Records shown
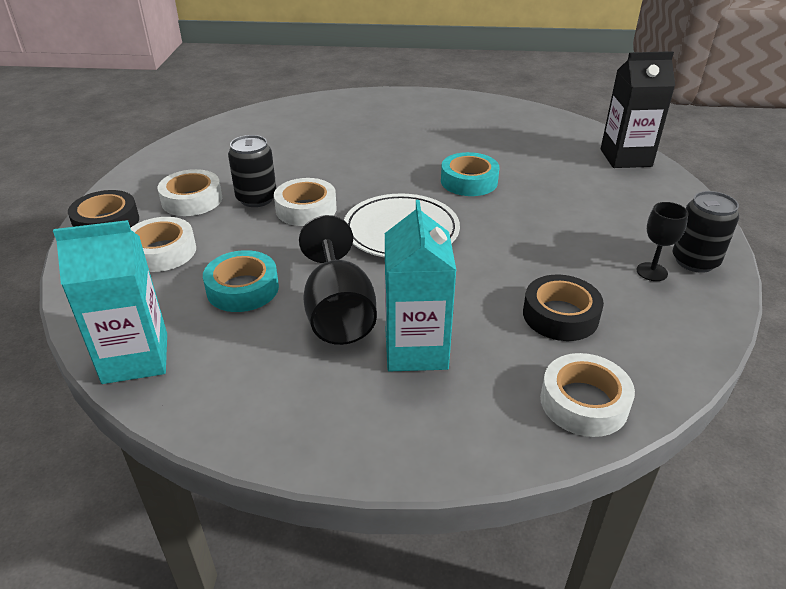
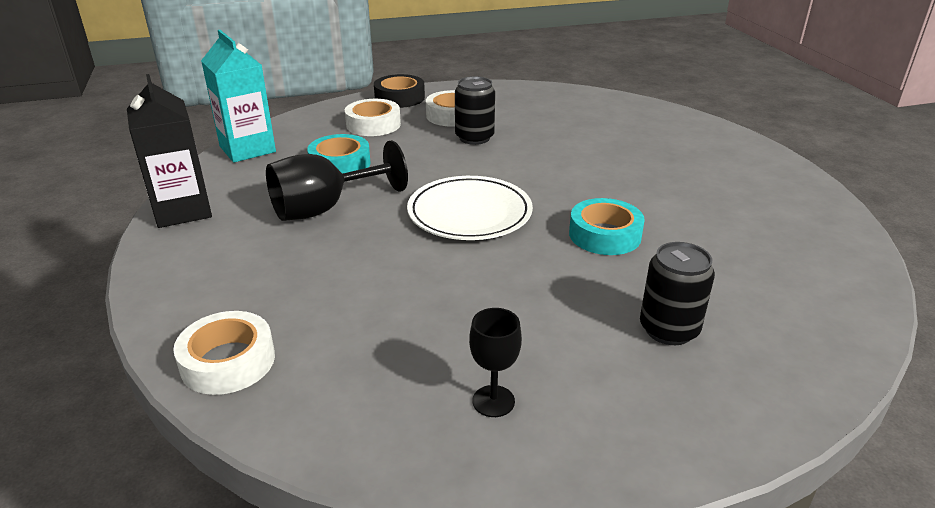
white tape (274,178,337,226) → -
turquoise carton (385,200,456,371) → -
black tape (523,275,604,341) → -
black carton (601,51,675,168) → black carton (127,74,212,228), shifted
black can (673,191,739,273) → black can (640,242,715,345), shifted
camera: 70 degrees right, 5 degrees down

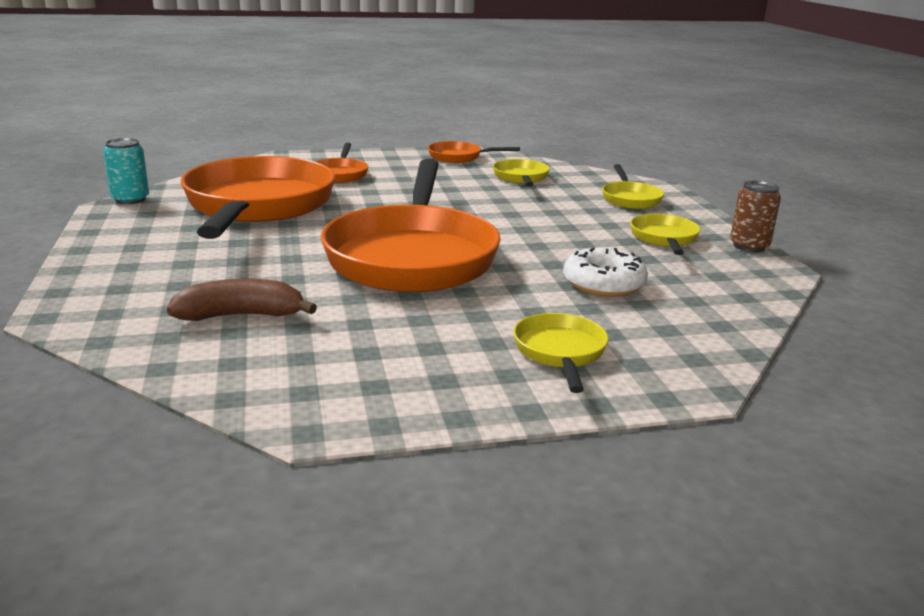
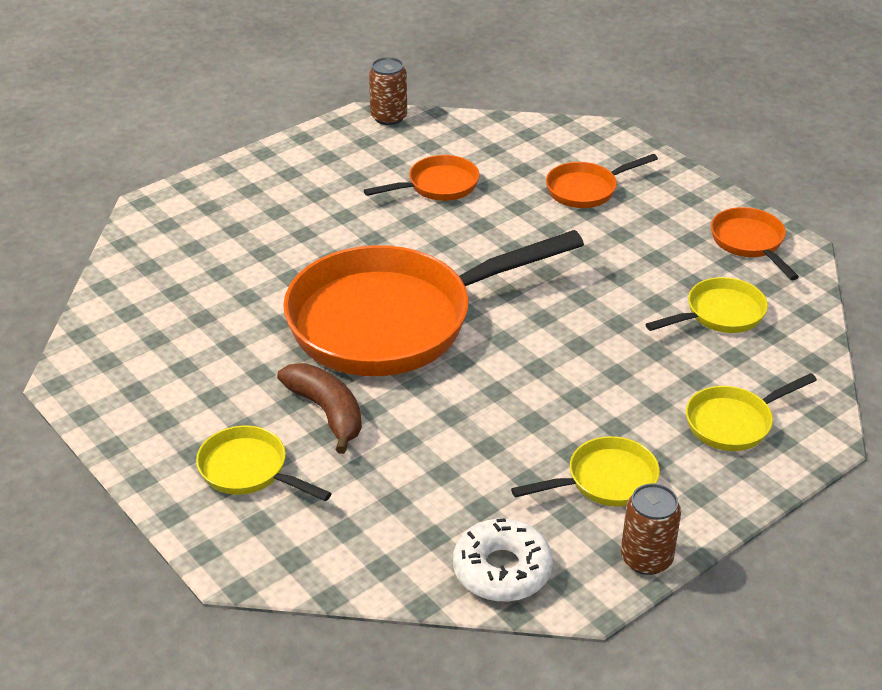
turquoise can (103,138,149,204) → brown can (369,57,407,125)
brown banana (167,279,317,321) → brown banana (277,363,362,454), shifted
orange pan (181,156,335,239) → orange pan (364,155,480,201), x0.43
yellow pan (513,313,609,393) → yellow pan (196,426,332,501), 120 degrees counterclockwise
white donut (563,247,648,297) → white donut (453,518,553,602), shifted
camera: 65 degrees right, 15 degrees up

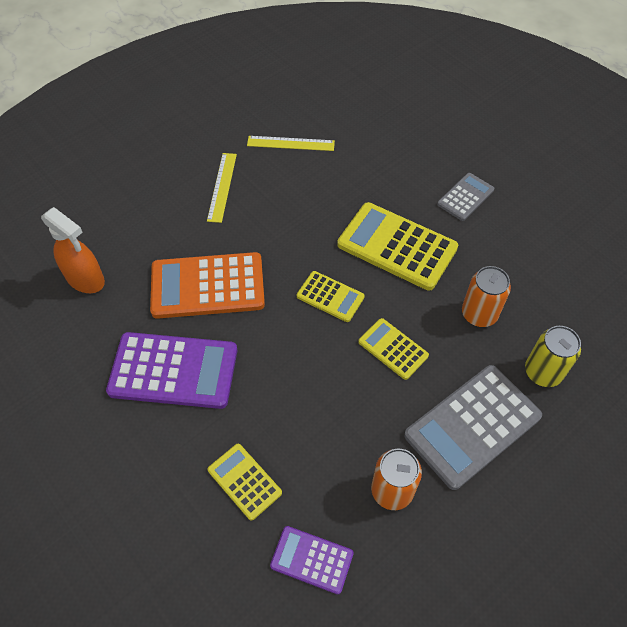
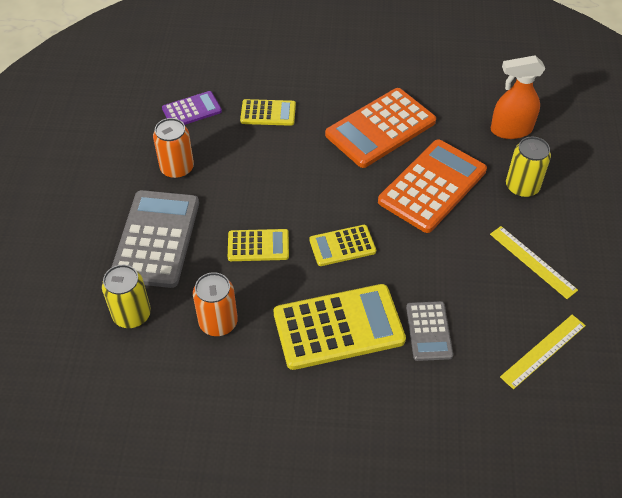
purple calculator (106,332,237,409) → orange calculator (325,88,436,168)
grey calculator (437,173,494,221) → grey calculator (406,301,453,361), shifted
- → yellow can (506,137,551,198)
camera: 135 degrees right, 5 degrees down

What to produce
Type out each line of the records above exactly, skipping any pictures.

Written reply
white tape (274,178,337,226) → -
turquoise carton (385,200,456,371) → -
black tape (523,275,604,341) → -
black carton (601,51,675,168) → black carton (127,74,212,228), shifted
black can (673,191,739,273) → black can (640,242,715,345), shifted
camera: 70 degrees right, 5 degrees down

turquoise can (103,138,149,204) → brown can (369,57,407,125)
brown banana (167,279,317,321) → brown banana (277,363,362,454), shifted
orange pan (181,156,335,239) → orange pan (364,155,480,201), x0.43
yellow pan (513,313,609,393) → yellow pan (196,426,332,501), 120 degrees counterclockwise
white donut (563,247,648,297) → white donut (453,518,553,602), shifted
camera: 65 degrees right, 15 degrees up

purple calculator (106,332,237,409) → orange calculator (325,88,436,168)
grey calculator (437,173,494,221) → grey calculator (406,301,453,361), shifted
- → yellow can (506,137,551,198)
camera: 135 degrees right, 5 degrees down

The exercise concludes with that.